Collected data:
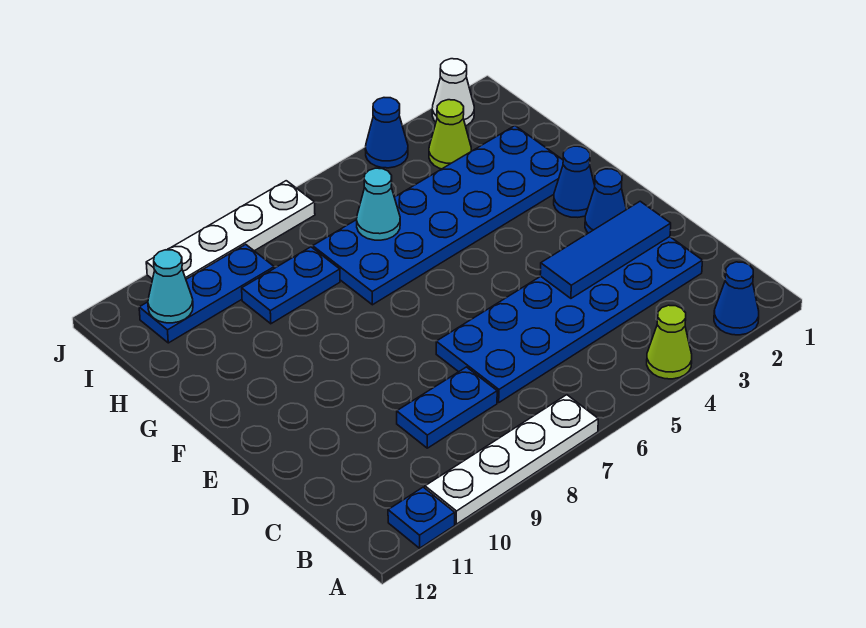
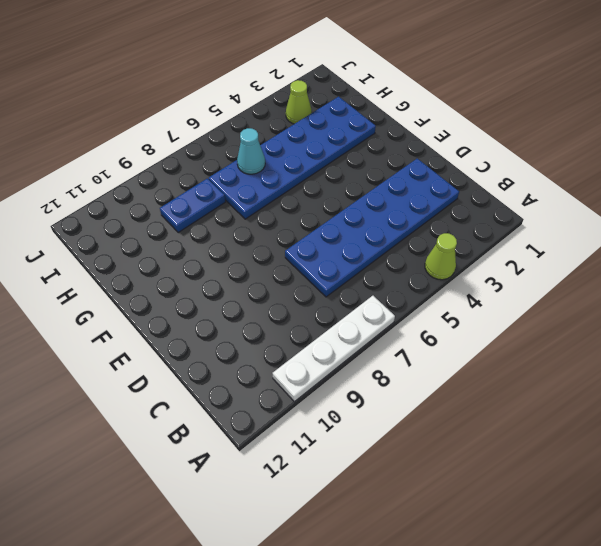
none -> blue 1x1 cone [714,262,759,335]
none -> blue 1x1 plate [388,487,455,548]
none -> blue 1x2 plate [397,367,497,448]

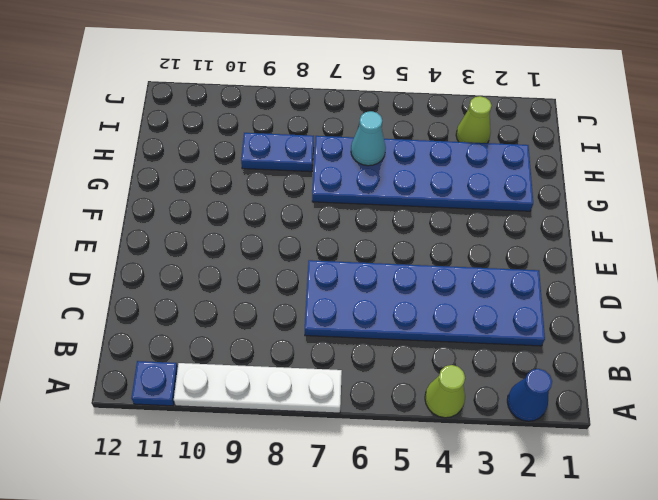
none -> blue 1x2 plate [397,367,497,448]
none -> blue 1x1 cone [585,169,627,233]
none -> blue 1x1 cone [554,146,595,217]

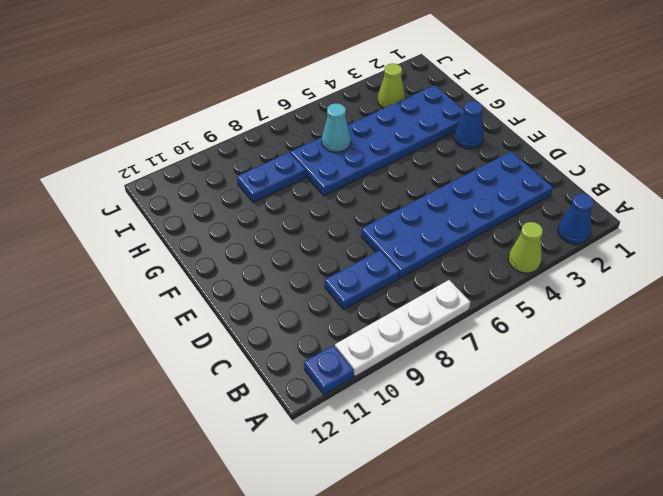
none -> blue 1x1 cone [585,169,627,233]
none -> blue 1x3 plate [139,244,274,343]
none -> white 1x1 cone [432,59,474,126]

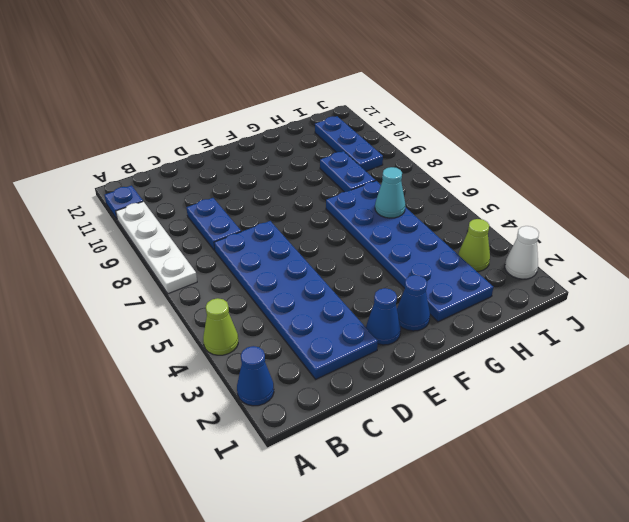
none -> blue 1x1 cone [365,98,408,168]
none -> white 1x4 plate [146,181,315,279]
none -> blue 1x3 tile [540,201,671,298]

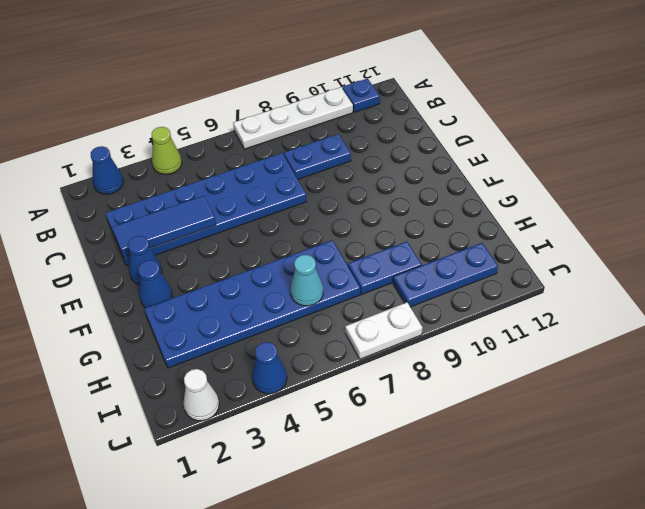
white 1x2 plate [345,302,422,359] -> white 1x4 plate [146,181,315,279]
none -> lime 1x1 cone [429,100,471,169]
none -> cyan 1x1 cone [148,250,193,323]

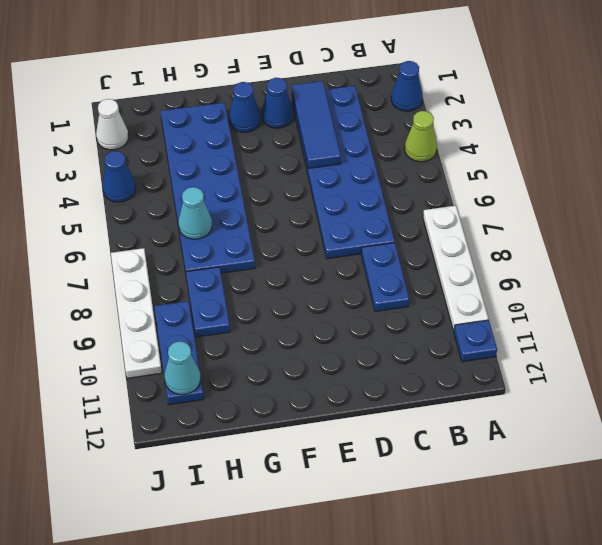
none -> lime 1x1 cone [429,100,471,169]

Task prompt:
Where the line with "none -> blue 1x1 cone [365,98,408,168]" appears, begin there and transcribe exactly through the last line of the data, leaving all pictures aside.

Response below:
none -> blue 1x1 cone [365,98,408,168]
none -> white 1x4 plate [146,181,315,279]
none -> blue 1x3 tile [540,201,671,298]

white 1x2 plate [345,302,422,359] -> white 1x4 plate [146,181,315,279]
none -> lime 1x1 cone [429,100,471,169]
none -> cyan 1x1 cone [148,250,193,323]

none -> lime 1x1 cone [429,100,471,169]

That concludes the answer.